The listing should be returned in its entirety, exactly as given.

**DATA FOR THIS EXERCISE:**
========================================

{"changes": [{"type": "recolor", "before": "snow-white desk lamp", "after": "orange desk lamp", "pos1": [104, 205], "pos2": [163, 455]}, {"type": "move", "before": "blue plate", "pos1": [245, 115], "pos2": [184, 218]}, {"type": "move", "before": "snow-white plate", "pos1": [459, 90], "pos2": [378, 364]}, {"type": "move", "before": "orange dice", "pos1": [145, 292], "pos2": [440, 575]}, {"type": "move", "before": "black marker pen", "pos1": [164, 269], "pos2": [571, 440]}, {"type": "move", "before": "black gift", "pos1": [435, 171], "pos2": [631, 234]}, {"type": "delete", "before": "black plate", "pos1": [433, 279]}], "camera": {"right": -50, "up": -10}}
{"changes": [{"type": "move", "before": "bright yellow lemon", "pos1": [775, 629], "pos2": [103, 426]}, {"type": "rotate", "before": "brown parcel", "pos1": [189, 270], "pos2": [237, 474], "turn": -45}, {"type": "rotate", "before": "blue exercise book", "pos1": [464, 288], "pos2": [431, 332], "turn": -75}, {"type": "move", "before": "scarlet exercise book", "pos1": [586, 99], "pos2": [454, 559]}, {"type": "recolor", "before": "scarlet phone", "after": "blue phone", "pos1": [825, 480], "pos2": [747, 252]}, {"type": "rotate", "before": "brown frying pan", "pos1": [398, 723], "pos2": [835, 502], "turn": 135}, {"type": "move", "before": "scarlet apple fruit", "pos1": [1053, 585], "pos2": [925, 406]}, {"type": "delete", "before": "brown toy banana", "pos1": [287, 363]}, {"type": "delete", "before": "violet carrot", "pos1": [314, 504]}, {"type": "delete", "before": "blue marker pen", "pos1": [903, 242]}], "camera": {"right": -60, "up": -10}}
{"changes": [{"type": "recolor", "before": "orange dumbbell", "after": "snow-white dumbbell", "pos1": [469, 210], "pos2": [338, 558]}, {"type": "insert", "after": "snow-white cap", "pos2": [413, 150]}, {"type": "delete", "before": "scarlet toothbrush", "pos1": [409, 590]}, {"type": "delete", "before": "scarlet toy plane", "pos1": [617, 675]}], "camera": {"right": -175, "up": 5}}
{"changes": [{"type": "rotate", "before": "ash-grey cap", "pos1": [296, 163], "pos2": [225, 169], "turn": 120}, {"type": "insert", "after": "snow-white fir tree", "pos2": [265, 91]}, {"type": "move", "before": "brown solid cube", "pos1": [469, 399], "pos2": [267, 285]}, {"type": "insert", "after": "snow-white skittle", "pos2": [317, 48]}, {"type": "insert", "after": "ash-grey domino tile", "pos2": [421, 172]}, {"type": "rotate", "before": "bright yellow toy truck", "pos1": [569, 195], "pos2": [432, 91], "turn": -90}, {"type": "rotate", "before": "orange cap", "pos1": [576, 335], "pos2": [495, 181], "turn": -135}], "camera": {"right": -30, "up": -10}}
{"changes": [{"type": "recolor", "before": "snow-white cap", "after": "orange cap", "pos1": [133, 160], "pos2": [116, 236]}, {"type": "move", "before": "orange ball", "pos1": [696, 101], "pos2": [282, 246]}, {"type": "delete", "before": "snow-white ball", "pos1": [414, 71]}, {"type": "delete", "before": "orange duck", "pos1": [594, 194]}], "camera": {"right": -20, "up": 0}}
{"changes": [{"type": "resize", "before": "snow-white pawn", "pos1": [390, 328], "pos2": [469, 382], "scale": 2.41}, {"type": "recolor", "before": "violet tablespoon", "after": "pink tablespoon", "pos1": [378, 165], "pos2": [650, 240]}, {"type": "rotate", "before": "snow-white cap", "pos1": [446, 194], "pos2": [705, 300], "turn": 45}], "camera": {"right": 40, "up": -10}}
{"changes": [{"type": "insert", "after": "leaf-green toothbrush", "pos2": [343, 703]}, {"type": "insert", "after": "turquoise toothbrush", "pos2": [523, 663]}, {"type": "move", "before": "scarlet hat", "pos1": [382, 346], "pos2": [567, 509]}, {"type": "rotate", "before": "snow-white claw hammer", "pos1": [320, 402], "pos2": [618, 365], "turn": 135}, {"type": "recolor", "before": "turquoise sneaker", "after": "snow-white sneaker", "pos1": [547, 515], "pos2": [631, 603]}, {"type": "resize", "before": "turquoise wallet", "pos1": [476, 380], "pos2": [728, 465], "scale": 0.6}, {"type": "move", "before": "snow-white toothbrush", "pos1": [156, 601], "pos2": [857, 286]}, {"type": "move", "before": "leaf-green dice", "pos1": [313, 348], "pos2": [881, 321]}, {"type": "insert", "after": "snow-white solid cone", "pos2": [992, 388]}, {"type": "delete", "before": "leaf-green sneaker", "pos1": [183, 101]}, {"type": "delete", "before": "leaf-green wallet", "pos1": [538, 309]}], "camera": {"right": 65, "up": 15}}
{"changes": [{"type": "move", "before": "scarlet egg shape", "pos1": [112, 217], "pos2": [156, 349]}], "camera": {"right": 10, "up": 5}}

========================================

**WRITTEN ANSWER:**
{"changes": [{"type": "recolor", "before": "snow-white desk lamp", "after": "orange desk lamp", "pos1": [104, 205], "pos2": [163, 455]}, {"type": "move", "before": "blue plate", "pos1": [245, 115], "pos2": [184, 218]}, {"type": "move", "before": "snow-white plate", "pos1": [459, 90], "pos2": [378, 364]}, {"type": "move", "before": "orange dice", "pos1": [145, 292], "pos2": [440, 575]}, {"type": "move", "before": "black marker pen", "pos1": [164, 269], "pos2": [571, 440]}, {"type": "move", "before": "black gift", "pos1": [435, 171], "pos2": [631, 234]}, {"type": "delete", "before": "black plate", "pos1": [433, 279]}], "camera": {"right": -50, "up": -10}}
{"changes": [{"type": "move", "before": "bright yellow lemon", "pos1": [775, 629], "pos2": [103, 426]}, {"type": "rotate", "before": "brown parcel", "pos1": [189, 270], "pos2": [237, 474], "turn": -45}, {"type": "rotate", "before": "blue exercise book", "pos1": [464, 288], "pos2": [431, 332], "turn": -75}, {"type": "move", "before": "scarlet exercise book", "pos1": [586, 99], "pos2": [454, 559]}, {"type": "recolor", "before": "scarlet phone", "after": "blue phone", "pos1": [825, 480], "pos2": [747, 252]}, {"type": "rotate", "before": "brown frying pan", "pos1": [398, 723], "pos2": [835, 502], "turn": 135}, {"type": "move", "before": "scarlet apple fruit", "pos1": [1053, 585], "pos2": [925, 406]}, {"type": "delete", "before": "brown toy banana", "pos1": [287, 363]}, {"type": "delete", "before": "violet carrot", "pos1": [314, 504]}, {"type": "delete", "before": "blue marker pen", "pos1": [903, 242]}], "camera": {"right": -60, "up": -10}}
{"changes": [{"type": "recolor", "before": "orange dumbbell", "after": "snow-white dumbbell", "pos1": [469, 210], "pos2": [338, 558]}, {"type": "insert", "after": "snow-white cap", "pos2": [413, 150]}, {"type": "delete", "before": "scarlet toothbrush", "pos1": [409, 590]}, {"type": "delete", "before": "scarlet toy plane", "pos1": [617, 675]}], "camera": {"right": -175, "up": 5}}
{"changes": [{"type": "rotate", "before": "ash-grey cap", "pos1": [296, 163], "pos2": [225, 169], "turn": 120}, {"type": "insert", "after": "snow-white fir tree", "pos2": [265, 91]}, {"type": "move", "before": "brown solid cube", "pos1": [469, 399], "pos2": [267, 285]}, {"type": "insert", "after": "snow-white skittle", "pos2": [317, 48]}, {"type": "insert", "after": "ash-grey domino tile", "pos2": [421, 172]}, {"type": "rotate", "before": "bright yellow toy truck", "pos1": [569, 195], "pos2": [432, 91], "turn": -90}, {"type": "rotate", "before": "orange cap", "pos1": [576, 335], "pos2": [495, 181], "turn": -135}], "camera": {"right": -30, "up": -10}}
{"changes": [{"type": "recolor", "before": "snow-white cap", "after": "orange cap", "pos1": [133, 160], "pos2": [116, 236]}, {"type": "move", "before": "orange ball", "pos1": [696, 101], "pos2": [282, 246]}, {"type": "delete", "before": "snow-white ball", "pos1": [414, 71]}, {"type": "delete", "before": "orange duck", "pos1": [594, 194]}], "camera": {"right": -20, "up": 0}}
{"changes": [{"type": "resize", "before": "snow-white pawn", "pos1": [390, 328], "pos2": [469, 382], "scale": 2.41}, {"type": "recolor", "before": "violet tablespoon", "after": "pink tablespoon", "pos1": [378, 165], "pos2": [650, 240]}, {"type": "rotate", "before": "snow-white cap", "pos1": [446, 194], "pos2": [705, 300], "turn": 45}], "camera": {"right": 40, "up": -10}}
{"changes": [{"type": "insert", "after": "leaf-green toothbrush", "pos2": [343, 703]}, {"type": "insert", "after": "turquoise toothbrush", "pos2": [523, 663]}, {"type": "move", "before": "scarlet hat", "pos1": [382, 346], "pos2": [567, 509]}, {"type": "rotate", "before": "snow-white claw hammer", "pos1": [320, 402], "pos2": [618, 365], "turn": 135}, {"type": "recolor", "before": "turquoise sneaker", "after": "snow-white sneaker", "pos1": [547, 515], "pos2": [631, 603]}, {"type": "resize", "before": "turquoise wallet", "pos1": [476, 380], "pos2": [728, 465], "scale": 0.6}, {"type": "move", "before": "snow-white toothbrush", "pos1": [156, 601], "pos2": [857, 286]}, {"type": "move", "before": "leaf-green dice", "pos1": [313, 348], "pos2": [881, 321]}, {"type": "insert", "after": "snow-white solid cone", "pos2": [992, 388]}, {"type": "delete", "before": "leaf-green sneaker", "pos1": [183, 101]}, {"type": "delete", "before": "leaf-green wallet", "pos1": [538, 309]}], "camera": {"right": 65, "up": 15}}
{"changes": [{"type": "move", "before": "scarlet egg shape", "pos1": [112, 217], "pos2": [156, 349]}], "camera": {"right": 10, "up": 5}}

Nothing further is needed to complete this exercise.